### YOUR INSTRUCTIONS
Note each line of the listing that contains the string "camera", and copy it.
---+---
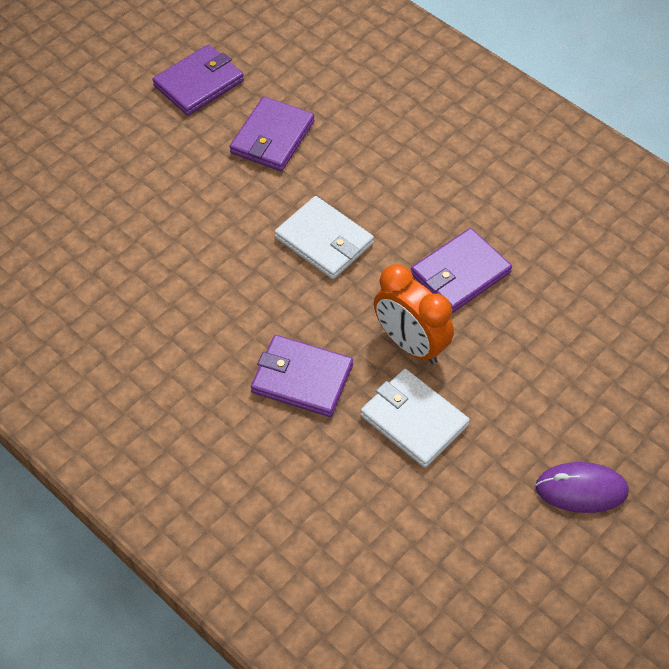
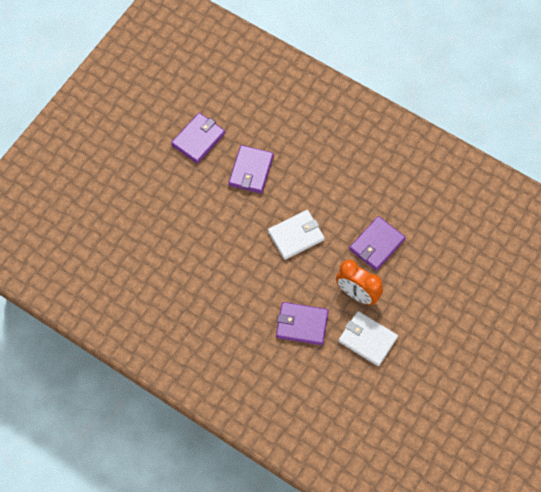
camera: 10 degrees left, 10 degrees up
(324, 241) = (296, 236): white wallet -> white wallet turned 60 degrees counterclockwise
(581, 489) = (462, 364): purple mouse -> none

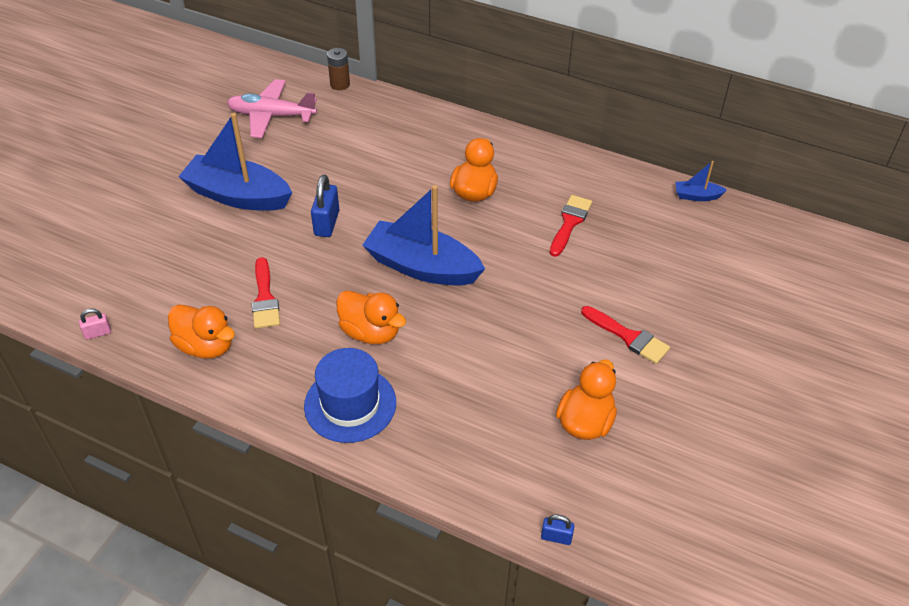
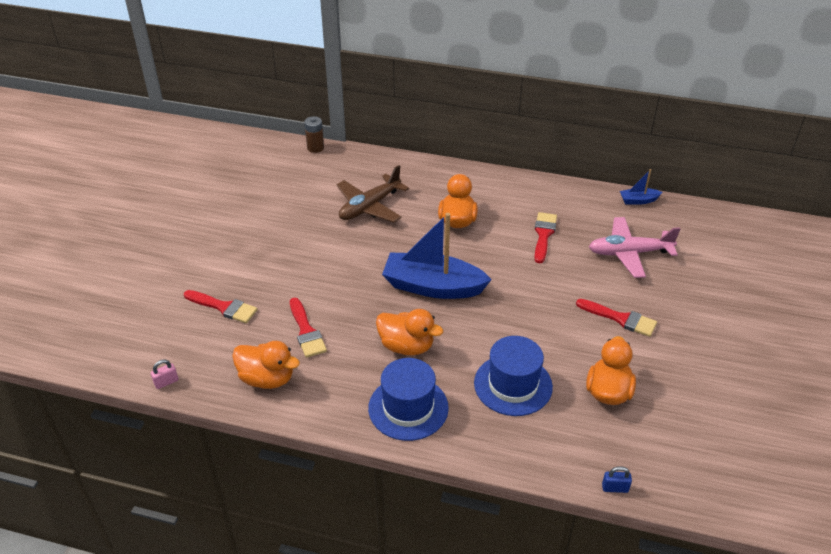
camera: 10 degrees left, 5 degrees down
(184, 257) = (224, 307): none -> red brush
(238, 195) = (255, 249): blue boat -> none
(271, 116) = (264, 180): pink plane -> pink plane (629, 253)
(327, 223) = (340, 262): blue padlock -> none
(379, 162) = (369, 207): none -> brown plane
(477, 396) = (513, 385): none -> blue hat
---+---
### EXERCISE ANSWER
camera: 10 degrees left, 10 degrees up
camera: 10 degrees left, 5 degrees down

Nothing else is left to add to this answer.